Leave the pictures out and transcribe every record exactly.

Coordinate-based object records:
☆ ☆ ☆ ☆

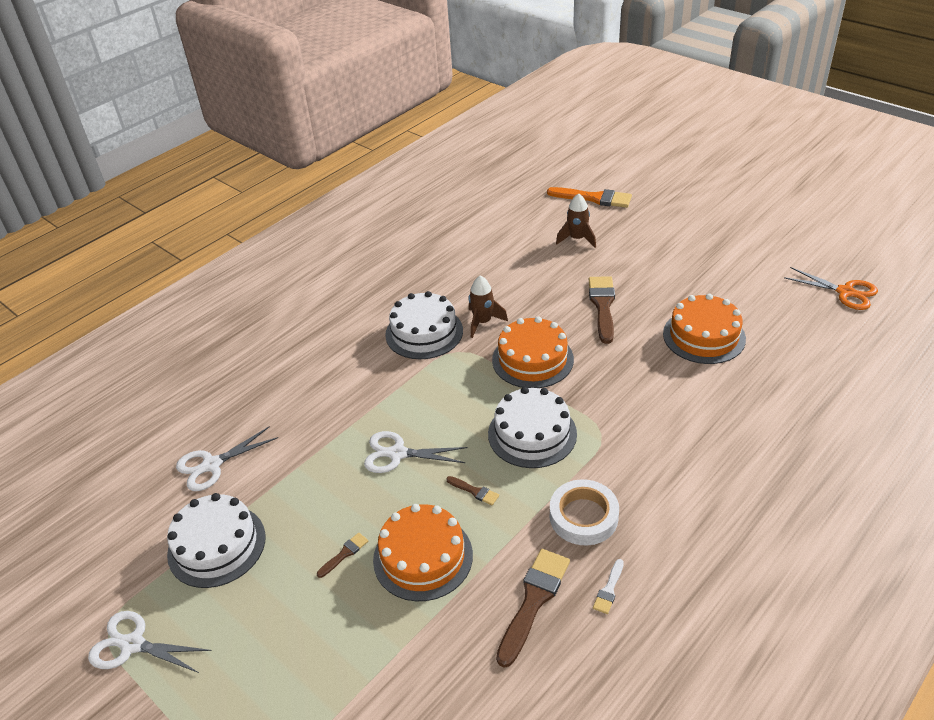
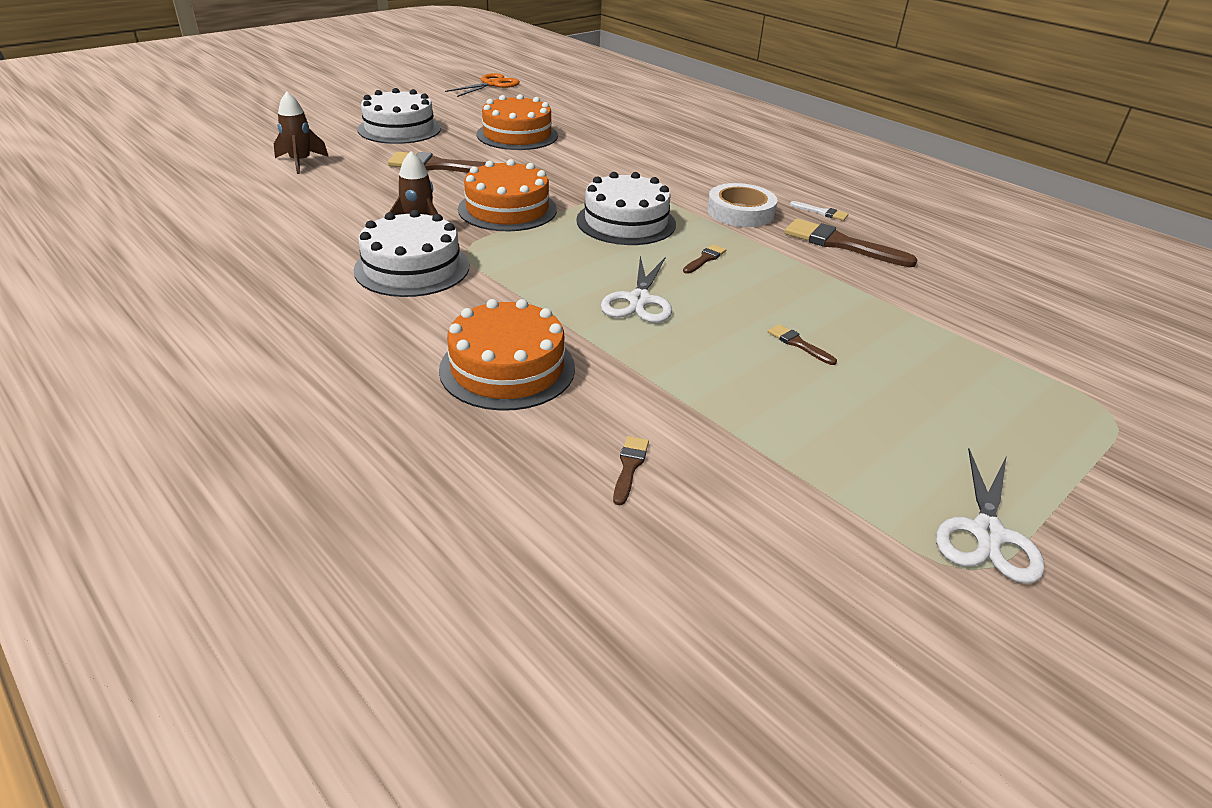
camera: 90 degrees left, 5 degrees down
(212, 465) = (629, 466): white scissors -> brown brush
(216, 545) = (795, 453): white cake -> white cake (399, 129)
(423, 557) = (797, 294): orange cake -> orange cake (507, 368)
(594, 198) = (225, 144): orange brush -> none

☆ ☆ ☆ ☆

Solution
camera: 90 degrees left, 5 degrees down
(212, 465) = (629, 466): white scissors -> brown brush
(216, 545) = (795, 453): white cake -> white cake (399, 129)
(423, 557) = (797, 294): orange cake -> orange cake (507, 368)
(594, 198) = (225, 144): orange brush -> none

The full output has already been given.